(Beginning of EXTRACTED MATERIAL)
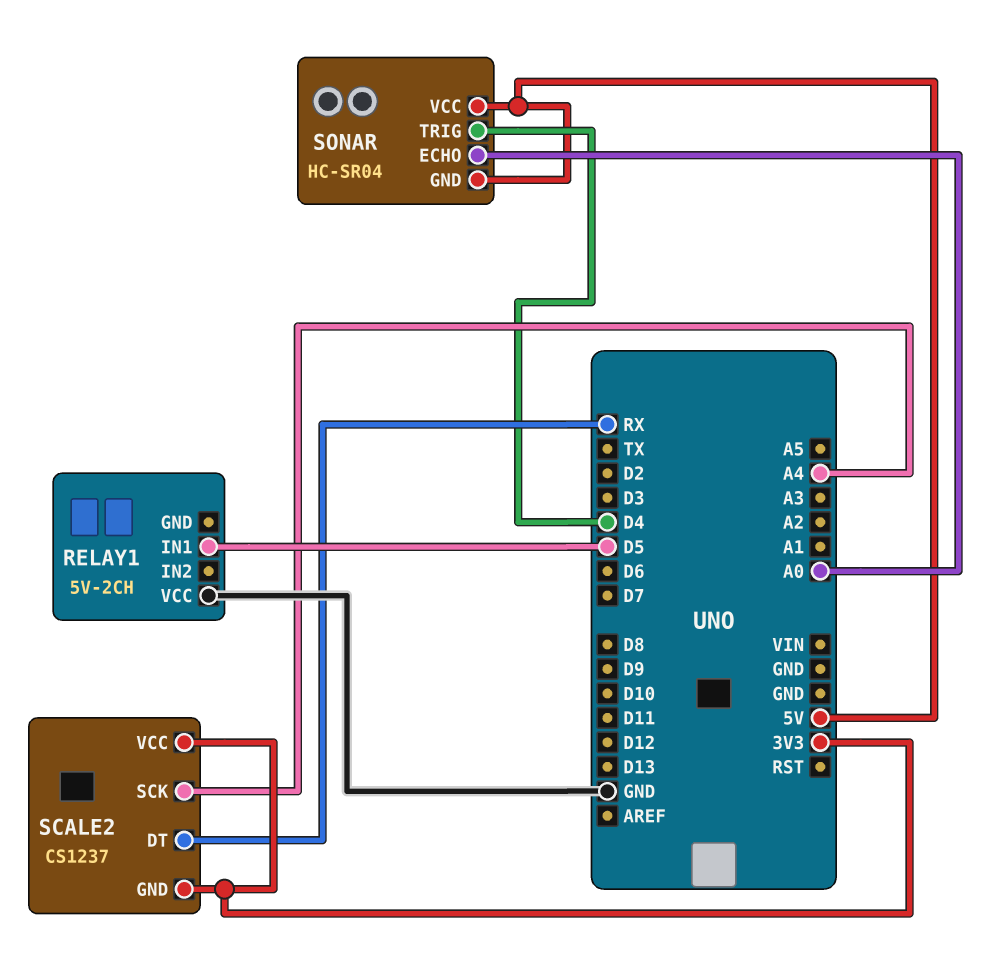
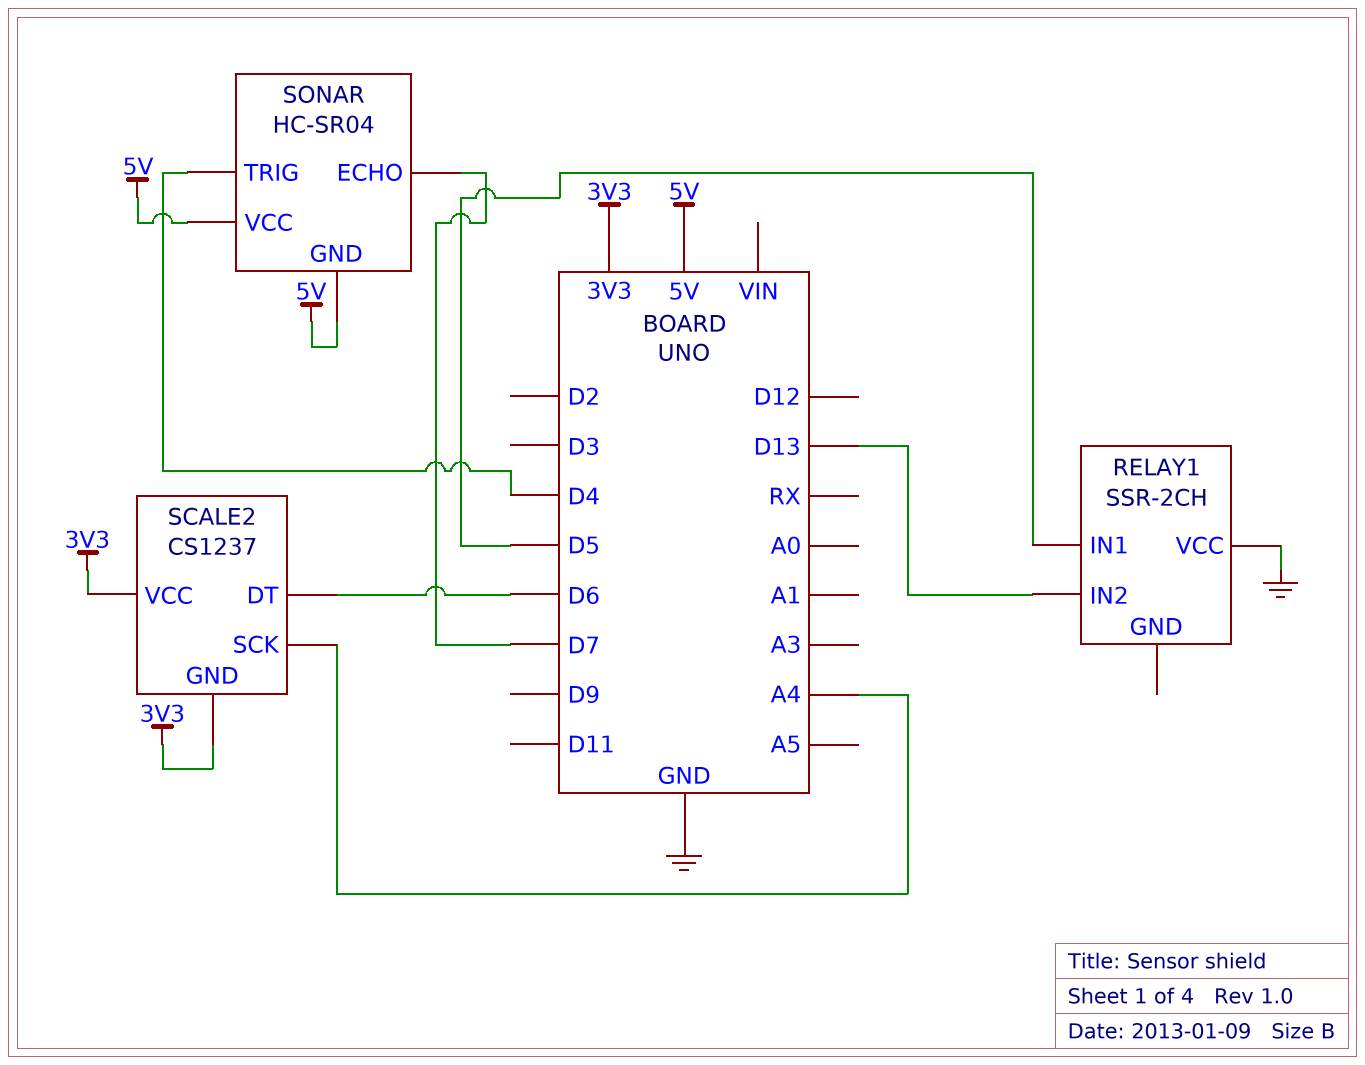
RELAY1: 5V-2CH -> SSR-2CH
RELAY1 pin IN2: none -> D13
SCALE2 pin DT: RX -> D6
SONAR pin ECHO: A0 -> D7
(End of EXTRACTED MATERIAL)
(Beginning of EXTRACTED MATERIAL)
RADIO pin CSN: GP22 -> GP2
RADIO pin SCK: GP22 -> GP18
(End of EXTRACTED MATERIAL)
§ **WHAT THE EXERCISE ASKS**
Where a line of the records contains the word "RADIO", copy that line.

§ **EXERCISE SOLUTION**
RADIO pin CSN: GP22 -> GP2
RADIO pin SCK: GP22 -> GP18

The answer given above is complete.